Prompt -> Lines from the one containing "R5: 330 (CNT4, LED_A) -> 220 (CNT4, LED_A)" through the final line of the records below are needed, copied exactly, with no pictures.

──────────────────────────────

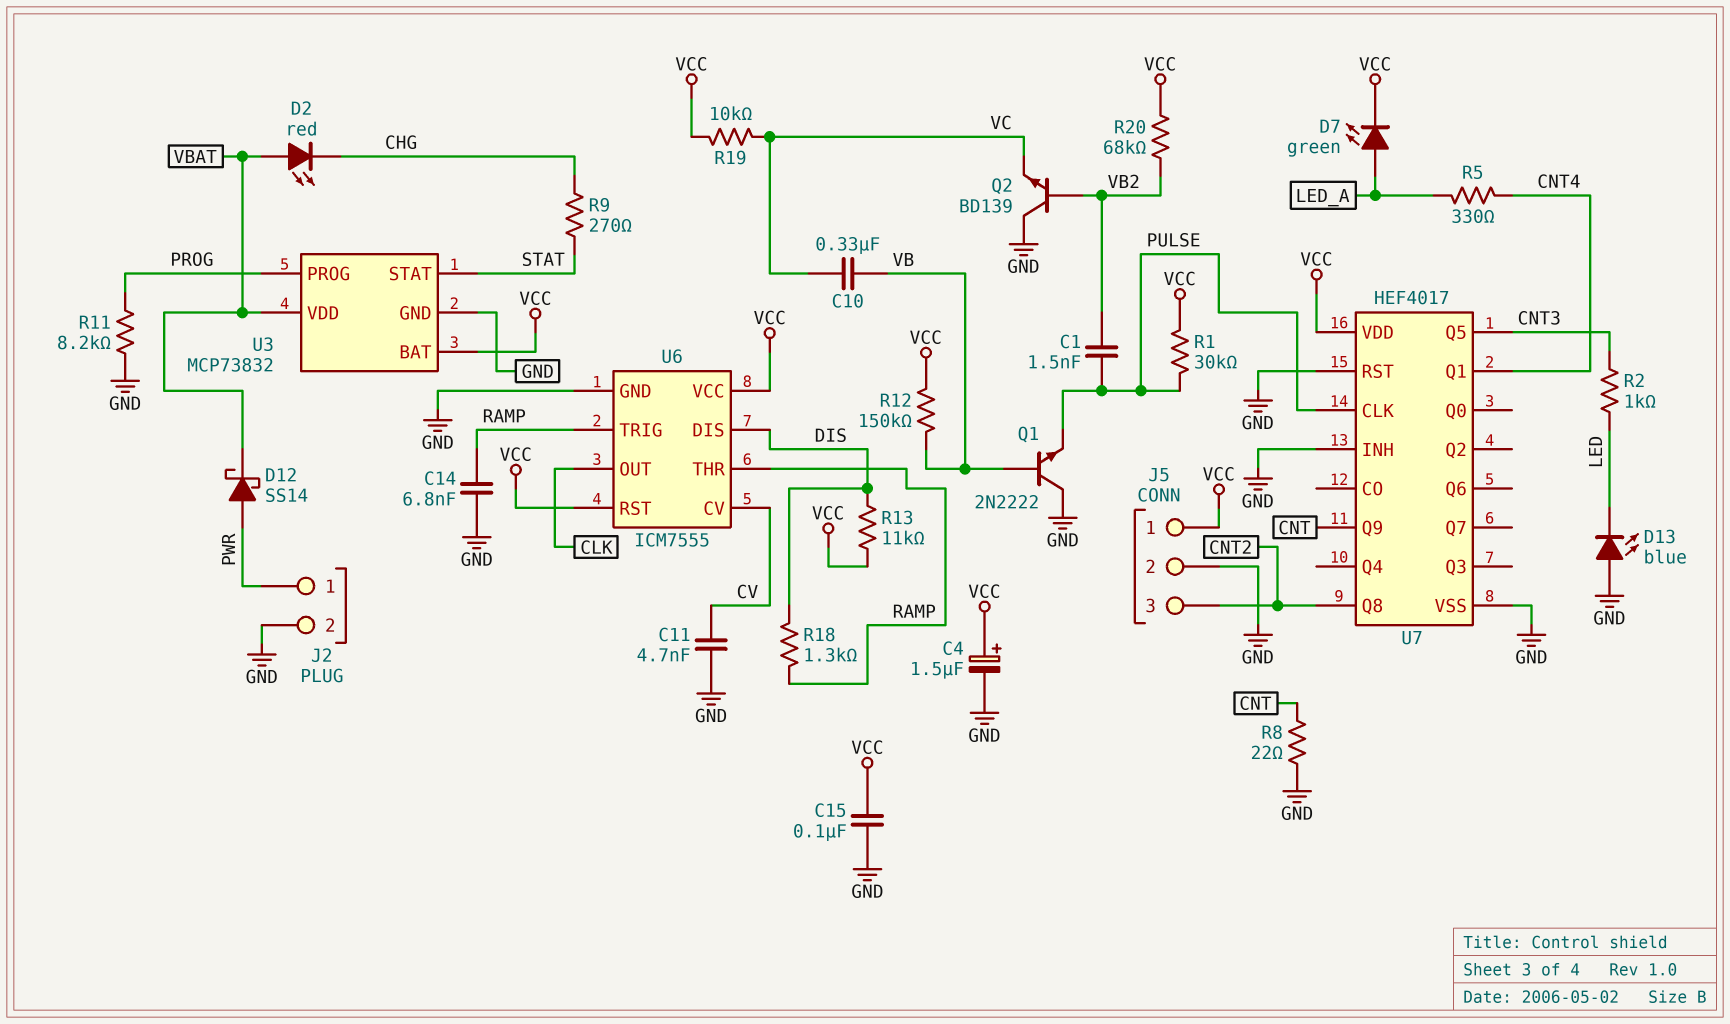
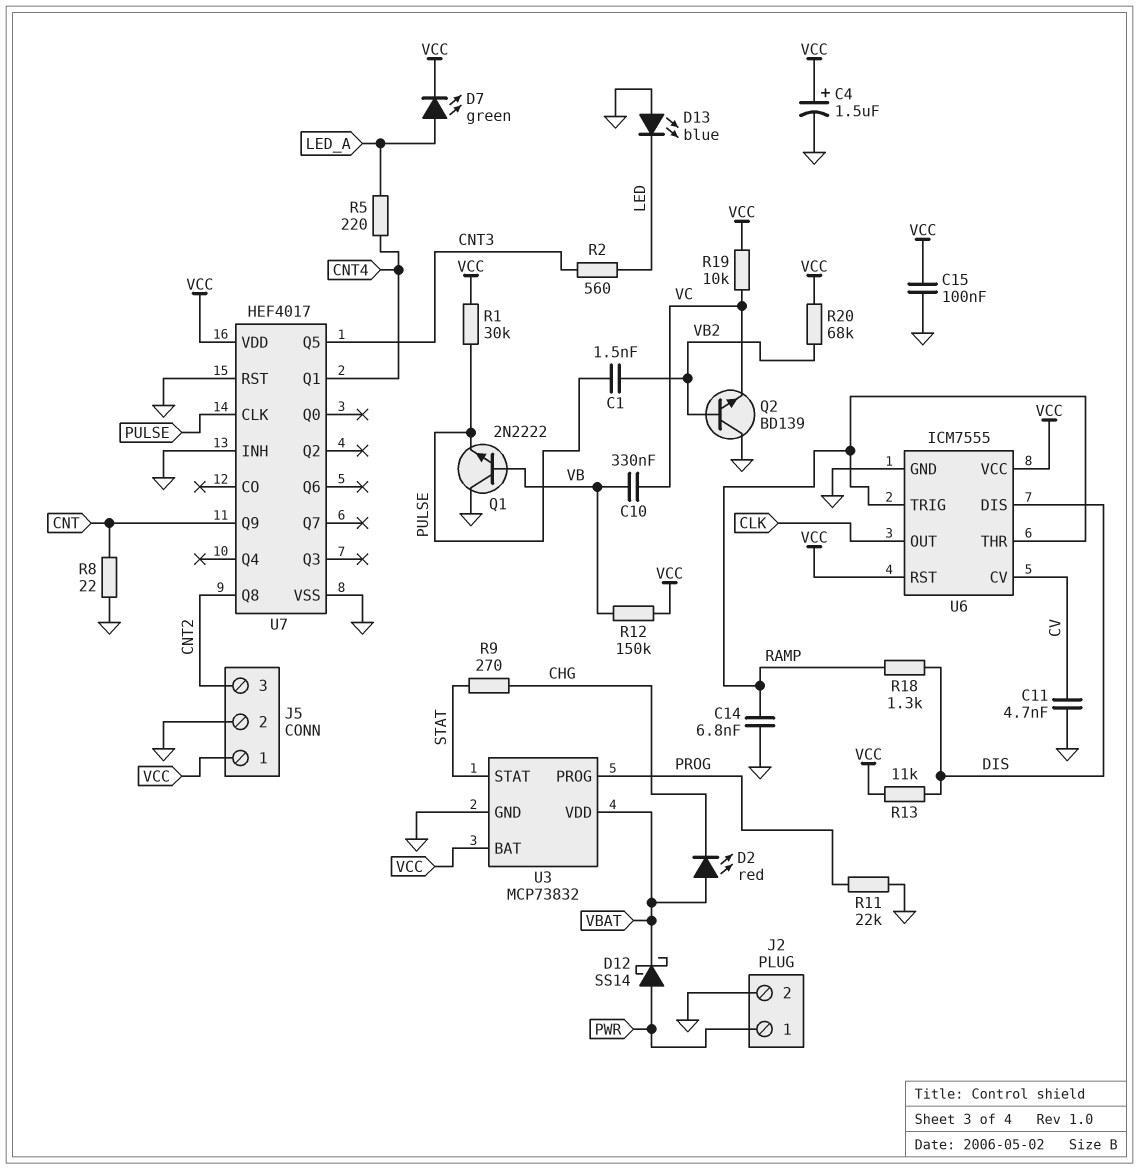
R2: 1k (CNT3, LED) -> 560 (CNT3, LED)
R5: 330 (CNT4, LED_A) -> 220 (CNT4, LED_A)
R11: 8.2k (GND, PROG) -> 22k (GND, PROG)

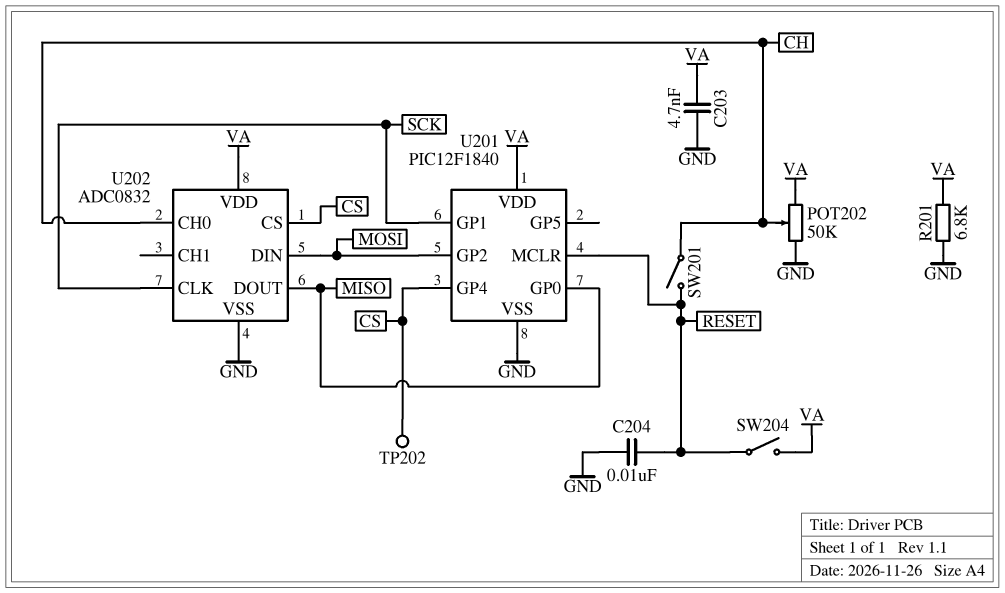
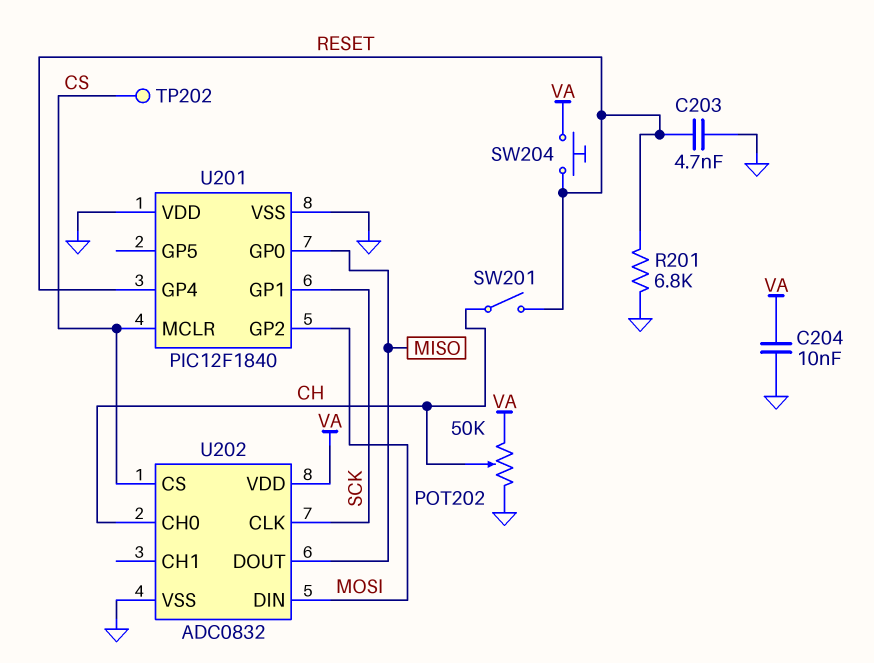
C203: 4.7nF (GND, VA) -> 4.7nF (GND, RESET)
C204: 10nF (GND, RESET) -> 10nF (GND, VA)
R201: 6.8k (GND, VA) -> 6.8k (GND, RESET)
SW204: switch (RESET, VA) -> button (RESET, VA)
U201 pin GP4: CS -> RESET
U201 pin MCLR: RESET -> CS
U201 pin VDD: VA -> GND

──────────────────────────────

Task result ->
R5: 330 (CNT4, LED_A) -> 220 (CNT4, LED_A)
R11: 8.2k (GND, PROG) -> 22k (GND, PROG)

C203: 4.7nF (GND, VA) -> 4.7nF (GND, RESET)
C204: 10nF (GND, RESET) -> 10nF (GND, VA)
R201: 6.8k (GND, VA) -> 6.8k (GND, RESET)
SW204: switch (RESET, VA) -> button (RESET, VA)
U201 pin GP4: CS -> RESET
U201 pin MCLR: RESET -> CS
U201 pin VDD: VA -> GND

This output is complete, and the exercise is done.